> ASSIGNED TASK
Below are records; reproduce exactly the lines from the one that has "R10: 1k (EN_N, VCC) -> 1k (EN_N, GND)" through the one that has "SW2: button (GND, RESET)", ends included, and nothing more.

> DATA
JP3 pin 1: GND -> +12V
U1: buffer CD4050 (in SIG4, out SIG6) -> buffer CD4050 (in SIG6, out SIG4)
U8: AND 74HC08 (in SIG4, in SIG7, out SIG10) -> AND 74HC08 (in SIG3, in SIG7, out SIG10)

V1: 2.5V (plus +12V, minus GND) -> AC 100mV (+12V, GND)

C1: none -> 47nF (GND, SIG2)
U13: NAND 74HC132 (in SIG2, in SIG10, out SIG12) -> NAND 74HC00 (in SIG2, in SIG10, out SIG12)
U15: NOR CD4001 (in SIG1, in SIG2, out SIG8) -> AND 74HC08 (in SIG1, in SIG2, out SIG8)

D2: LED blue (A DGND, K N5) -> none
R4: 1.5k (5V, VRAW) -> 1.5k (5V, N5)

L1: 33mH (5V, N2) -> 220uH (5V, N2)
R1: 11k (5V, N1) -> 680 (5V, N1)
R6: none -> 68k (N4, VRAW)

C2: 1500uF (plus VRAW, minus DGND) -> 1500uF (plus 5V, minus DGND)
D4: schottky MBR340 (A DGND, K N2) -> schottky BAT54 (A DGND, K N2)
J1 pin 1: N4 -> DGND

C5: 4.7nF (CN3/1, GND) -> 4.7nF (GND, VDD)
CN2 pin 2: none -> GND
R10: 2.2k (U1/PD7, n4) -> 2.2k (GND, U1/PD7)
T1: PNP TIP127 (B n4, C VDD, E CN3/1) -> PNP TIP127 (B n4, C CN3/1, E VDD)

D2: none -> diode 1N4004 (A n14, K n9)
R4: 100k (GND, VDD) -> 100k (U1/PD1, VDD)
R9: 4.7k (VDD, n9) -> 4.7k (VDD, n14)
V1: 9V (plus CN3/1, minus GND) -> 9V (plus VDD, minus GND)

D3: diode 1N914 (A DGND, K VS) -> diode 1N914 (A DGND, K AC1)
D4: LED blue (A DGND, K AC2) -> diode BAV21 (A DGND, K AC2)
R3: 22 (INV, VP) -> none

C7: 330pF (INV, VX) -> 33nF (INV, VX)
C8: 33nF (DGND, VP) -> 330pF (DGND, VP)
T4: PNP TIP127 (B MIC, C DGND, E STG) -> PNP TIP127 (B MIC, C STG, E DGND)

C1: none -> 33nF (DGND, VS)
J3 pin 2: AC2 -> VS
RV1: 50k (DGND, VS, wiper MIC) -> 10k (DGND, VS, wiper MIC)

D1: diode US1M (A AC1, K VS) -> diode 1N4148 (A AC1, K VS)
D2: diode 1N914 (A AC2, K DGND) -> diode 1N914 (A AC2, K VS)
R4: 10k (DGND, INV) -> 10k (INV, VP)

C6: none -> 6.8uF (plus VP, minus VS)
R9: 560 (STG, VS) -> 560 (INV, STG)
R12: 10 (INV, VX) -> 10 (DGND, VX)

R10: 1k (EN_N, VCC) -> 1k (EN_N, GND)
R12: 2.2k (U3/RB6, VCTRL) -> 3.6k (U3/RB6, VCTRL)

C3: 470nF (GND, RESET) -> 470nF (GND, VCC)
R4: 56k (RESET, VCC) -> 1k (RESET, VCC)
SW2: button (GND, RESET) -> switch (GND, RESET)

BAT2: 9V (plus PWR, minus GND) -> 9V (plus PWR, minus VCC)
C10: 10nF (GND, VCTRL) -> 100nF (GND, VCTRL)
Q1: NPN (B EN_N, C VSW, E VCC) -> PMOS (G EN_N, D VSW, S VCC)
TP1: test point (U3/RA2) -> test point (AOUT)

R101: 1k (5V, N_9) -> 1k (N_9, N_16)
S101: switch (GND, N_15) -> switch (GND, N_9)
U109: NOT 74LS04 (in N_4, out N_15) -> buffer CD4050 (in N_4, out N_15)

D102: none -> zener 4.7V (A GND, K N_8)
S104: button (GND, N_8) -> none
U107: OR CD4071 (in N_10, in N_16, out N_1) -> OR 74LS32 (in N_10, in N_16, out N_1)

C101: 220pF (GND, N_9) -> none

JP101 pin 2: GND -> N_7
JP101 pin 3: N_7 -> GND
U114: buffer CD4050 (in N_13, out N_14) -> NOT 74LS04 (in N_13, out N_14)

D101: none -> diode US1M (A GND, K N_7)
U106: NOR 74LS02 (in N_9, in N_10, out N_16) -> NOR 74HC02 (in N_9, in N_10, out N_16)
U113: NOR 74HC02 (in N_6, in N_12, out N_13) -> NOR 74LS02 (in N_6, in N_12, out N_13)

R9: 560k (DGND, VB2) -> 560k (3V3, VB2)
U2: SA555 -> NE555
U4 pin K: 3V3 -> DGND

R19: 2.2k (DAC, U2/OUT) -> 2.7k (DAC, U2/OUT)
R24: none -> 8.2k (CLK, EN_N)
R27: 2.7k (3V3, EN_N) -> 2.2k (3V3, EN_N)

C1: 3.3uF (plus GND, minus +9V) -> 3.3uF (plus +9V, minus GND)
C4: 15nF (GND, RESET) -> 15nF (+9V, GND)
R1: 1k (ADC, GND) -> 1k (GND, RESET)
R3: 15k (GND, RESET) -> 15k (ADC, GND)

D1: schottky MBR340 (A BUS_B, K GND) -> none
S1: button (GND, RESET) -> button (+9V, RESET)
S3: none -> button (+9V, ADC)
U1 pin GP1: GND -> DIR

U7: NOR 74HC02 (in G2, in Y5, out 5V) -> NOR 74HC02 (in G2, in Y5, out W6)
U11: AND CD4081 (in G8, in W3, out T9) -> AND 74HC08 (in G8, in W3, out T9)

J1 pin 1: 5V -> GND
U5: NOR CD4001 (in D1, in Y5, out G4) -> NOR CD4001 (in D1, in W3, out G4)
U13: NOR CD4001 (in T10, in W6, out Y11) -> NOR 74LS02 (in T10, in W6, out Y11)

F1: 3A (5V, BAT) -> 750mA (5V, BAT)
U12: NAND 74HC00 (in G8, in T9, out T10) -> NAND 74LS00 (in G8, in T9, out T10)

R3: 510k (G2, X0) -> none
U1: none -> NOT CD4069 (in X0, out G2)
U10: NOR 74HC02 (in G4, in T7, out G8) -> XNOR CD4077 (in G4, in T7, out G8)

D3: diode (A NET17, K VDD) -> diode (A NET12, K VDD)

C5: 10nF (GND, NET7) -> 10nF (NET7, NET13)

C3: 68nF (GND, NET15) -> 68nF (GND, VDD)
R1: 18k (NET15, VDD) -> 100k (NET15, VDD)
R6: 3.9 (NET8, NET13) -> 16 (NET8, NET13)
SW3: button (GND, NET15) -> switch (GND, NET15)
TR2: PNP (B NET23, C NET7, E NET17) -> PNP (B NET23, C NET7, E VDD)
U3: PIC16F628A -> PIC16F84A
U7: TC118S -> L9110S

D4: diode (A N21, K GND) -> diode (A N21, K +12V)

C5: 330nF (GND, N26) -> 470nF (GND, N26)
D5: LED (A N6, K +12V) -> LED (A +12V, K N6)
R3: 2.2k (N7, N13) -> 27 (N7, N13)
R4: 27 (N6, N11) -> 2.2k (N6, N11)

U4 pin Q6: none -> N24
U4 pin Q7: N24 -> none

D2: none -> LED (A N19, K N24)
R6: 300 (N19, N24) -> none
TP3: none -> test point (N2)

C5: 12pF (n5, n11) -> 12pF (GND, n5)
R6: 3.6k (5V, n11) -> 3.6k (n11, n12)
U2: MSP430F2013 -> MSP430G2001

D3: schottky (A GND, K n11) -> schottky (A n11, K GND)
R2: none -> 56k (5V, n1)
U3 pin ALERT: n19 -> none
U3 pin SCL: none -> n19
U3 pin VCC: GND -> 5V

> EXERCISE RESPONSE
R10: 1k (EN_N, VCC) -> 1k (EN_N, GND)
R12: 2.2k (U3/RB6, VCTRL) -> 3.6k (U3/RB6, VCTRL)

C3: 470nF (GND, RESET) -> 470nF (GND, VCC)
R4: 56k (RESET, VCC) -> 1k (RESET, VCC)
SW2: button (GND, RESET) -> switch (GND, RESET)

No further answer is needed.